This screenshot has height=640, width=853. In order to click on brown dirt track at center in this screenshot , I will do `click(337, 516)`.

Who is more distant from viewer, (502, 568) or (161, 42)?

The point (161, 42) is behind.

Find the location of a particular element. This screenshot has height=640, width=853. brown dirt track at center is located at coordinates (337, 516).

==

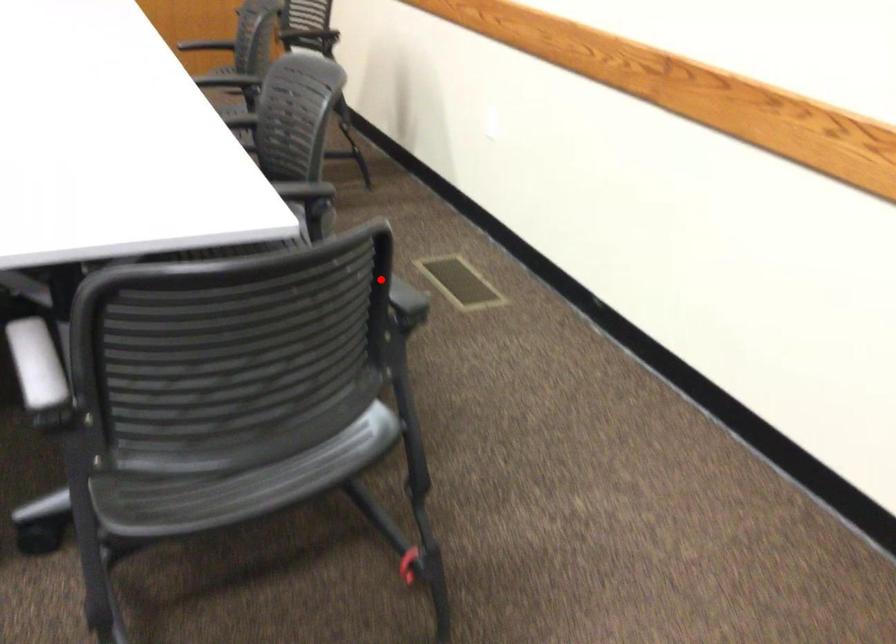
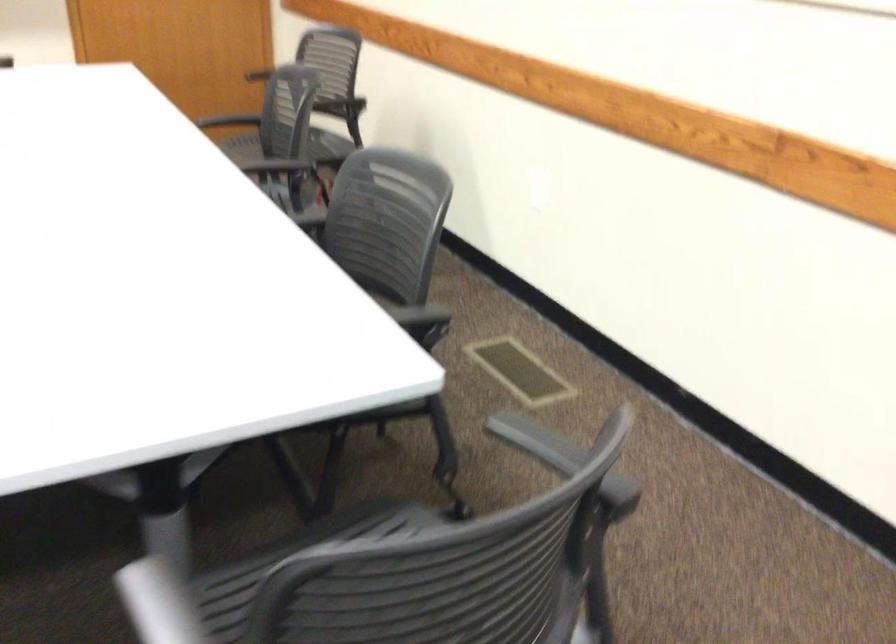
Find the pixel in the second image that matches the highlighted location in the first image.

==

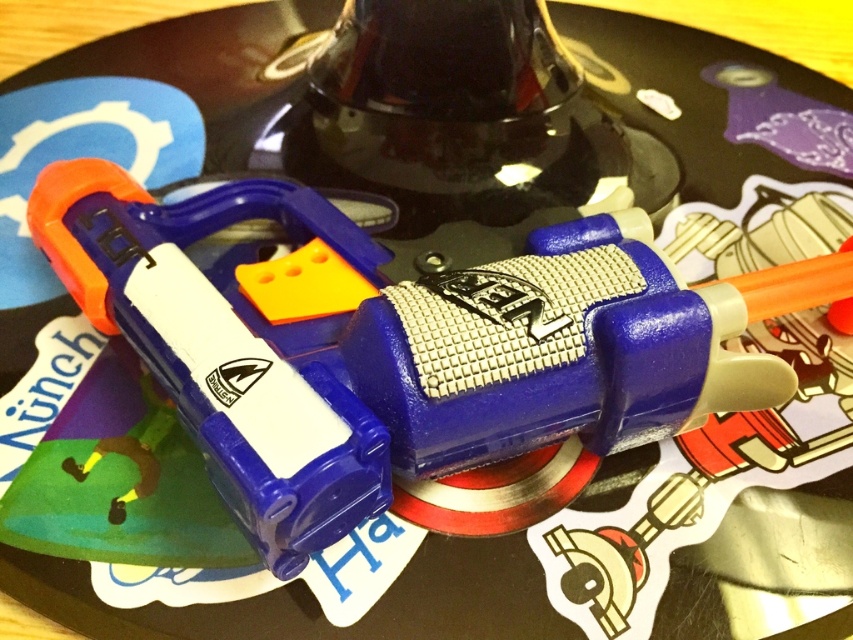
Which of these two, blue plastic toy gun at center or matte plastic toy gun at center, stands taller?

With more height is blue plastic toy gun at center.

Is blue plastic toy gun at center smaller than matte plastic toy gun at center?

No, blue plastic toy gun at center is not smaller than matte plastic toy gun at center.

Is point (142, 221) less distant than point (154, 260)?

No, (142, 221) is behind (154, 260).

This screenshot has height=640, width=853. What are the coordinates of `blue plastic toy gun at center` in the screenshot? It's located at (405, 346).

■ Exercise description:
Arrange the lines of the records as a numbered list, starting at the line containing "Is point (142, 221)" and ending at the line containing "This screenshot has height=640, width=853. What". Leave out blank lines.

■ Completed task:
1. Is point (142, 221) less distant than point (154, 260)?
2. No, (142, 221) is behind (154, 260).
3. This screenshot has height=640, width=853. What are the coordinates of `blue plastic toy gun at center` in the screenshot? It's located at (405, 346).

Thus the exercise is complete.